● What is required
Search the entries below for the word "black" and copy each line that has it.

Scene difference descriptions:
###

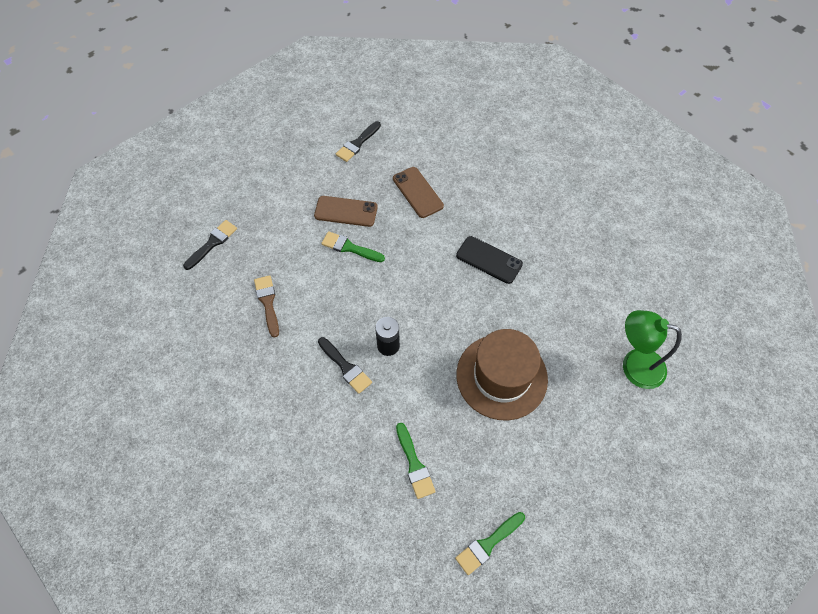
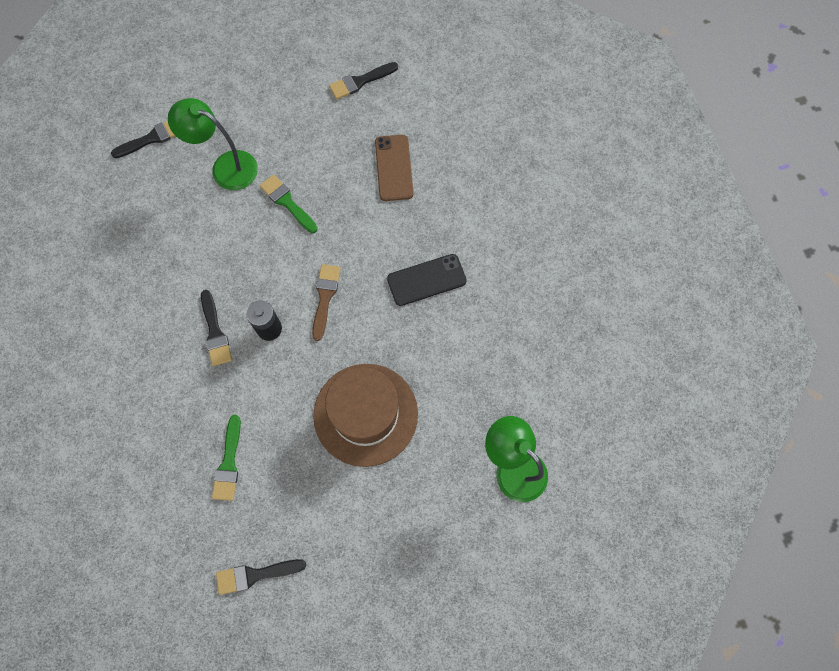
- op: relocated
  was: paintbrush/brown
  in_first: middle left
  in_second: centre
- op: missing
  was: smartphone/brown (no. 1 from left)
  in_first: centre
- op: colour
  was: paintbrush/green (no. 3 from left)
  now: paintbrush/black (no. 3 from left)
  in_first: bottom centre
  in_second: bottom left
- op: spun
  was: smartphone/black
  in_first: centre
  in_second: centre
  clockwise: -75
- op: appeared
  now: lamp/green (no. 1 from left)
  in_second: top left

###

● Solution for this problem
  now: paintbrush/black (no. 3 from left)
  was: smartphone/black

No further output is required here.